**Activity**
Your output should be the complete listing, repeated exactly.

**Material provided**
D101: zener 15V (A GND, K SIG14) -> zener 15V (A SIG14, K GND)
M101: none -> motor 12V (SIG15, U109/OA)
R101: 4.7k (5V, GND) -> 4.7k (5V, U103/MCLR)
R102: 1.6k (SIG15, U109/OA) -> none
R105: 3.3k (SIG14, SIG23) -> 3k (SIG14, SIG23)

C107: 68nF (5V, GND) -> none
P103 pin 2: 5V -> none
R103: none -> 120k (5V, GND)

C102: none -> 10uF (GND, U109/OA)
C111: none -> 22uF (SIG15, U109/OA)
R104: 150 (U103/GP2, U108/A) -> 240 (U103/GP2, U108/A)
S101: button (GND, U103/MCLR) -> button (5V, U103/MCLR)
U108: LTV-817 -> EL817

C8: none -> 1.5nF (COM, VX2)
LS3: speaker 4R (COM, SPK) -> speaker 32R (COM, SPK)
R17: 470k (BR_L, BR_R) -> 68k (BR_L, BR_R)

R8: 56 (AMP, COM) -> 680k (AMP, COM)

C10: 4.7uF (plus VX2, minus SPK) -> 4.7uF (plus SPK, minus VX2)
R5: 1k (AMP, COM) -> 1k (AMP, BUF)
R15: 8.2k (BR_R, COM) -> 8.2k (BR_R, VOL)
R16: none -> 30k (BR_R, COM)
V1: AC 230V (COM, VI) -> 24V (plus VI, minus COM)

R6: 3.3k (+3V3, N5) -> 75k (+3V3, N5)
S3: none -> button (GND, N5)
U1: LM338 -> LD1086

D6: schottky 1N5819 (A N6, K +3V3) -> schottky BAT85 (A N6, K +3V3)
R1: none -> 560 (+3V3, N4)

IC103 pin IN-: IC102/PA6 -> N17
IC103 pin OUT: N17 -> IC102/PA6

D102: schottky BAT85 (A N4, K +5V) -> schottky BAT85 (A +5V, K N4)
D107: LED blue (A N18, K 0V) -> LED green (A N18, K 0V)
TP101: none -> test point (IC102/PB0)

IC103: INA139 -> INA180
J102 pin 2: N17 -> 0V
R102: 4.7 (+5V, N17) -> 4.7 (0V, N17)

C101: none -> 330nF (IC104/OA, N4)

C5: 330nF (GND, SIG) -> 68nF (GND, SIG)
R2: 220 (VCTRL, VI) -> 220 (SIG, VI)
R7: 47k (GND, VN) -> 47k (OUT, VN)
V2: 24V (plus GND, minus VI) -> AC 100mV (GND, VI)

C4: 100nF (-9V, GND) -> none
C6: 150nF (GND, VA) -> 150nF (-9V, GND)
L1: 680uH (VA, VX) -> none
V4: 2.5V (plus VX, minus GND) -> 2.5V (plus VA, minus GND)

**Answer box**
D101: zener 15V (A GND, K SIG14) -> zener 15V (A SIG14, K GND)
M101: none -> motor 12V (SIG15, U109/OA)
R101: 4.7k (5V, GND) -> 4.7k (5V, U103/MCLR)
R102: 1.6k (SIG15, U109/OA) -> none
R105: 3.3k (SIG14, SIG23) -> 3k (SIG14, SIG23)

C107: 68nF (5V, GND) -> none
P103 pin 2: 5V -> none
R103: none -> 120k (5V, GND)

C102: none -> 10uF (GND, U109/OA)
C111: none -> 22uF (SIG15, U109/OA)
R104: 150 (U103/GP2, U108/A) -> 240 (U103/GP2, U108/A)
S101: button (GND, U103/MCLR) -> button (5V, U103/MCLR)
U108: LTV-817 -> EL817

C8: none -> 1.5nF (COM, VX2)
LS3: speaker 4R (COM, SPK) -> speaker 32R (COM, SPK)
R17: 470k (BR_L, BR_R) -> 68k (BR_L, BR_R)

R8: 56 (AMP, COM) -> 680k (AMP, COM)

C10: 4.7uF (plus VX2, minus SPK) -> 4.7uF (plus SPK, minus VX2)
R5: 1k (AMP, COM) -> 1k (AMP, BUF)
R15: 8.2k (BR_R, COM) -> 8.2k (BR_R, VOL)
R16: none -> 30k (BR_R, COM)
V1: AC 230V (COM, VI) -> 24V (plus VI, minus COM)

R6: 3.3k (+3V3, N5) -> 75k (+3V3, N5)
S3: none -> button (GND, N5)
U1: LM338 -> LD1086

D6: schottky 1N5819 (A N6, K +3V3) -> schottky BAT85 (A N6, K +3V3)
R1: none -> 560 (+3V3, N4)

IC103 pin IN-: IC102/PA6 -> N17
IC103 pin OUT: N17 -> IC102/PA6

D102: schottky BAT85 (A N4, K +5V) -> schottky BAT85 (A +5V, K N4)
D107: LED blue (A N18, K 0V) -> LED green (A N18, K 0V)
TP101: none -> test point (IC102/PB0)

IC103: INA139 -> INA180
J102 pin 2: N17 -> 0V
R102: 4.7 (+5V, N17) -> 4.7 (0V, N17)

C101: none -> 330nF (IC104/OA, N4)

C5: 330nF (GND, SIG) -> 68nF (GND, SIG)
R2: 220 (VCTRL, VI) -> 220 (SIG, VI)
R7: 47k (GND, VN) -> 47k (OUT, VN)
V2: 24V (plus GND, minus VI) -> AC 100mV (GND, VI)

C4: 100nF (-9V, GND) -> none
C6: 150nF (GND, VA) -> 150nF (-9V, GND)
L1: 680uH (VA, VX) -> none
V4: 2.5V (plus VX, minus GND) -> 2.5V (plus VA, minus GND)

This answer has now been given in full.